*** Exercise inputs ***
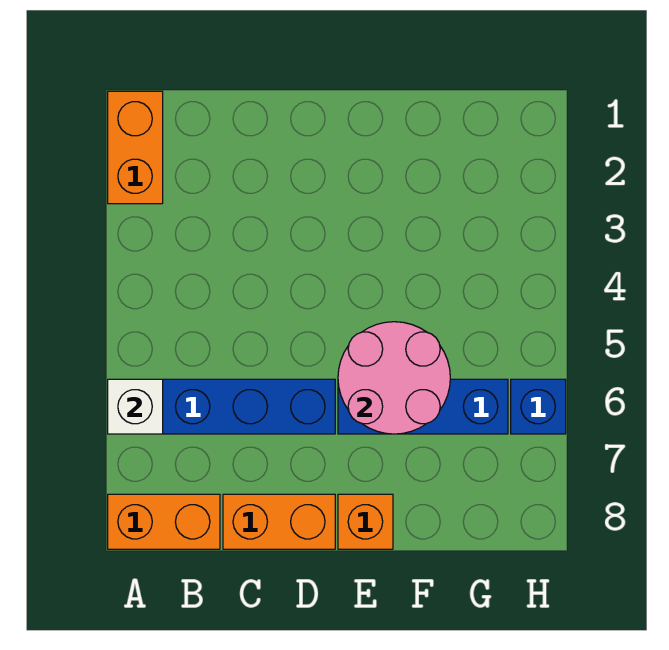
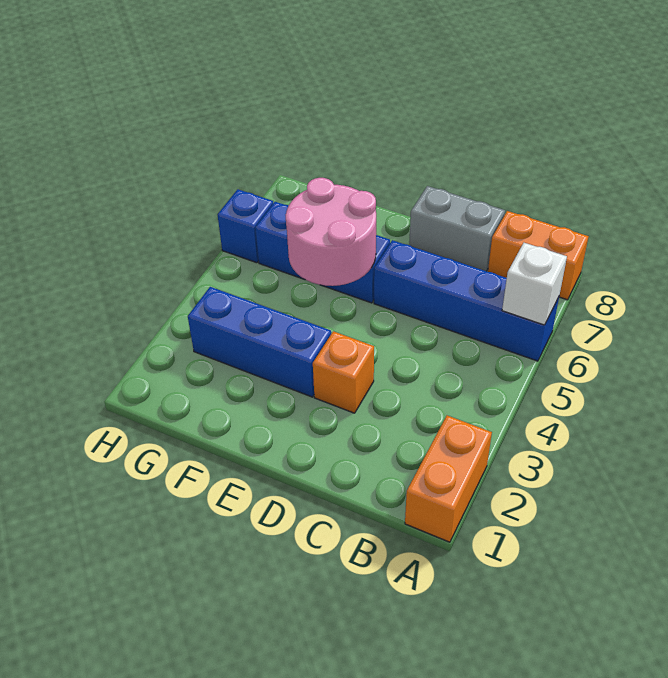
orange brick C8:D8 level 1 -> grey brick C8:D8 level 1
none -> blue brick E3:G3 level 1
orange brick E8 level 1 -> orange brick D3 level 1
***
*** Exercise inputs ***
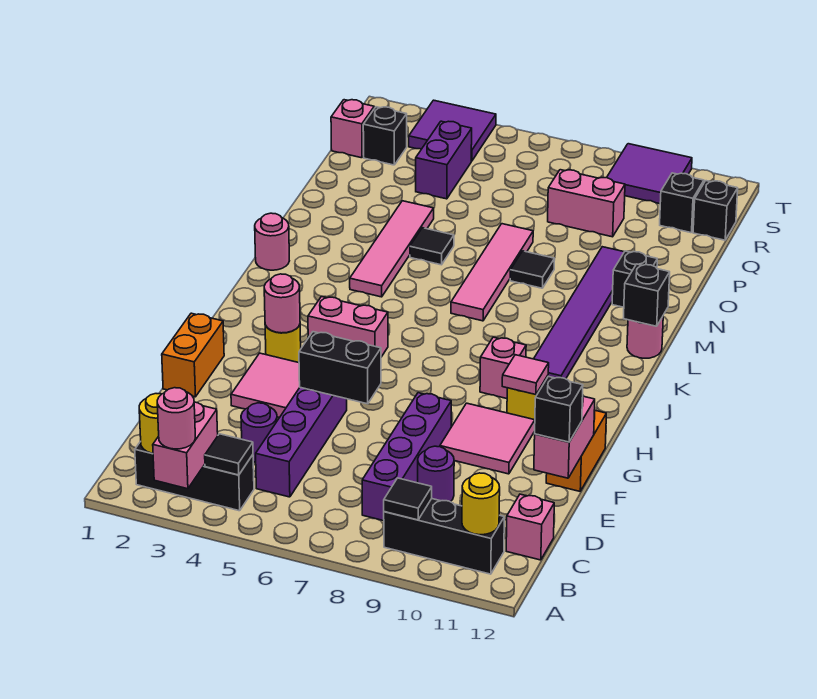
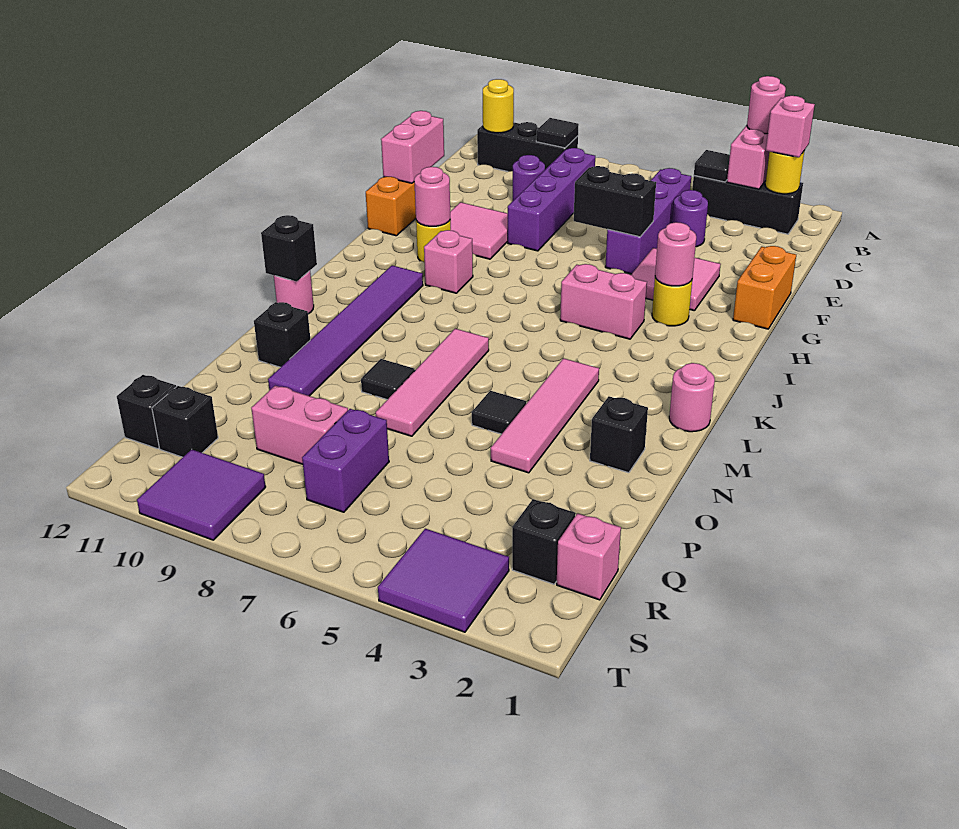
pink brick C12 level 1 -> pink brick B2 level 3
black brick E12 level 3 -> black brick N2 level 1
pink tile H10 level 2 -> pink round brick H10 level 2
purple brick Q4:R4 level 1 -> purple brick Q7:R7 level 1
***
## Problem to solve
Reproduce, character for character, only the lines of the preceding data that start at the line with "black brick E12" and end at the line with "purple brick Q4:R4", both included.

## Answer section
black brick E12 level 3 -> black brick N2 level 1
pink tile H10 level 2 -> pink round brick H10 level 2
purple brick Q4:R4 level 1 -> purple brick Q7:R7 level 1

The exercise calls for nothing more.